* Work order *
Only the lines containing "grey" should appear in the answer, copied from the listing below.

Given material below:

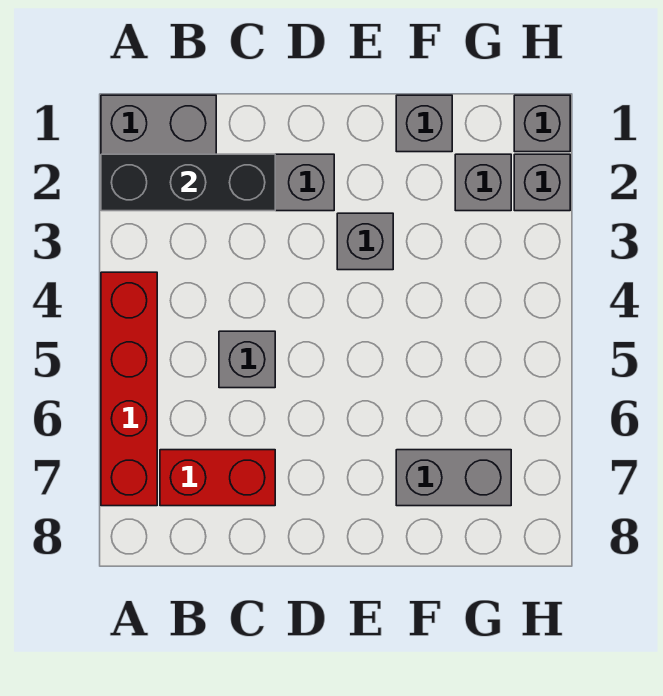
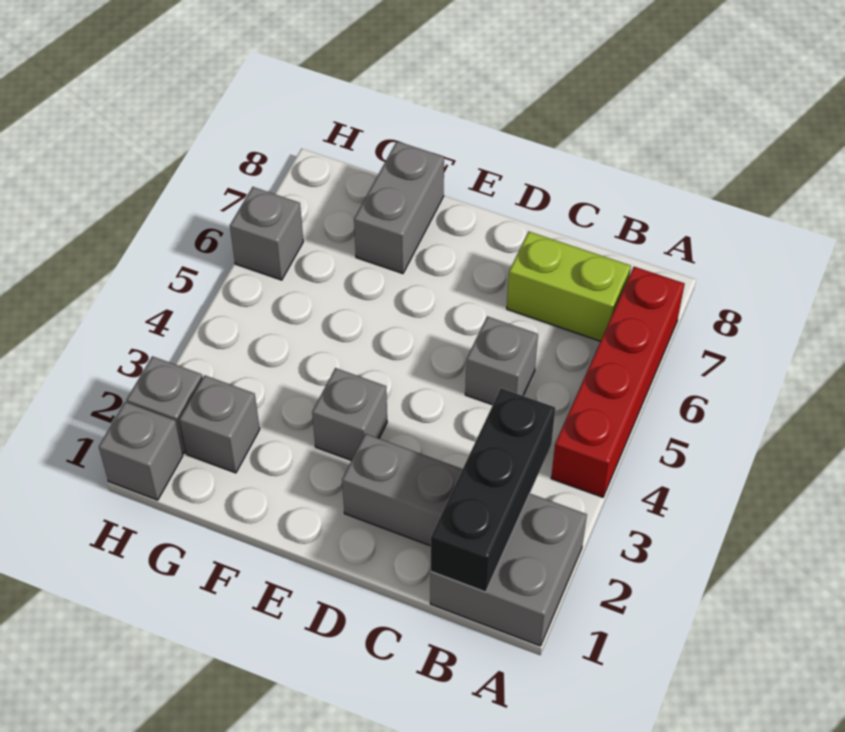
black brick A2:C2 level 2 -> black brick B1:B3 level 2
red brick B7:C7 level 1 -> lime brick B7:C7 level 1
grey brick F1 level 1 -> grey brick H6 level 1
grey brick F7:G7 level 1 -> grey brick F7:F8 level 1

End of Given material.

* Response to this task *
grey brick F1 level 1 -> grey brick H6 level 1
grey brick F7:G7 level 1 -> grey brick F7:F8 level 1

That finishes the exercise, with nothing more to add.